**DATASET RECORDS:**
*** Block opens ***

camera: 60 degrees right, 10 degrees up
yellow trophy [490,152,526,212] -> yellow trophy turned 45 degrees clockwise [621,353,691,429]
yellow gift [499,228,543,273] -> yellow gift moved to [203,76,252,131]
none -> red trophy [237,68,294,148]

*** Block closes ***
*** Block opens ***

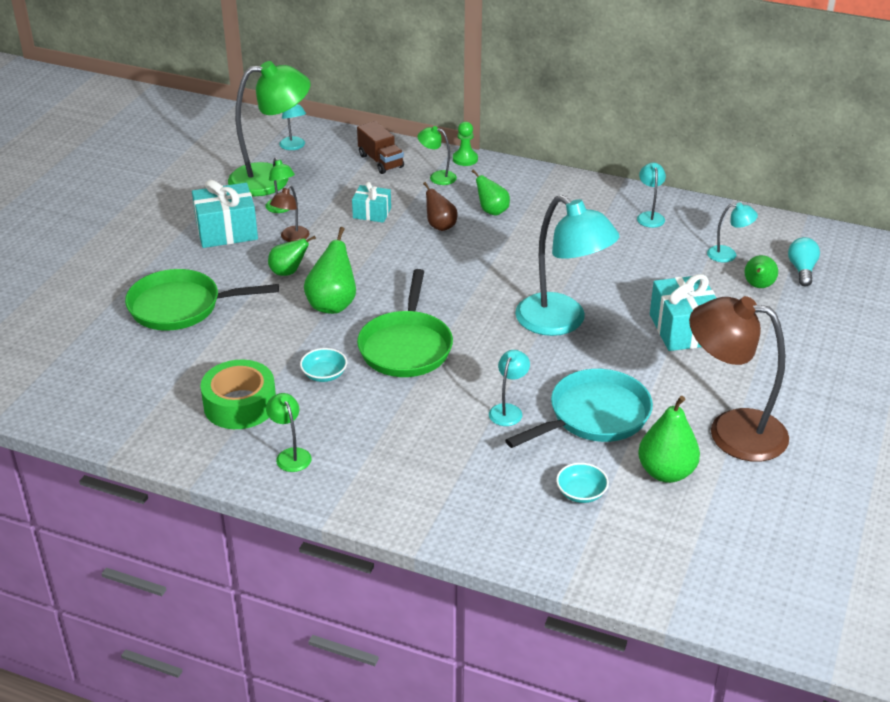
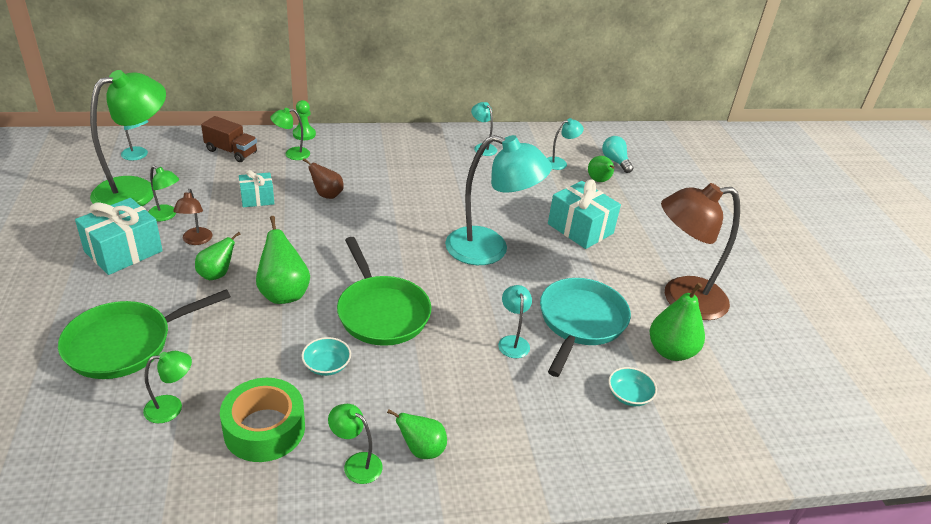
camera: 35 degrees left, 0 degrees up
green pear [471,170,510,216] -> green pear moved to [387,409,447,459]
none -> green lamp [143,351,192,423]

*** Block closes ***
*** Block opens ***

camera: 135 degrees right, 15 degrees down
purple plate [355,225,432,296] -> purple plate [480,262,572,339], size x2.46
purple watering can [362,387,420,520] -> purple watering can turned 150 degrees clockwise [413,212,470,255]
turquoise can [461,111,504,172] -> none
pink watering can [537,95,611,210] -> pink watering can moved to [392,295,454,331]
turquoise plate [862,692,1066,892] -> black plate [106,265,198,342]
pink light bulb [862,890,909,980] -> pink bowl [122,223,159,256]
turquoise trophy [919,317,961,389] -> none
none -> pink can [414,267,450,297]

*** Block closes ***

**GOAL OF THE EXERCISE:** In the entries above, find the line holding "pink watering can [537,95,611,210]" and the line holding "none -> pink can [414,267,450,297]", then retype exactly those two lines and every line between them, and nothing else.

**EXERCISE RESPONSE:**
pink watering can [537,95,611,210] -> pink watering can moved to [392,295,454,331]
turquoise plate [862,692,1066,892] -> black plate [106,265,198,342]
pink light bulb [862,890,909,980] -> pink bowl [122,223,159,256]
turquoise trophy [919,317,961,389] -> none
none -> pink can [414,267,450,297]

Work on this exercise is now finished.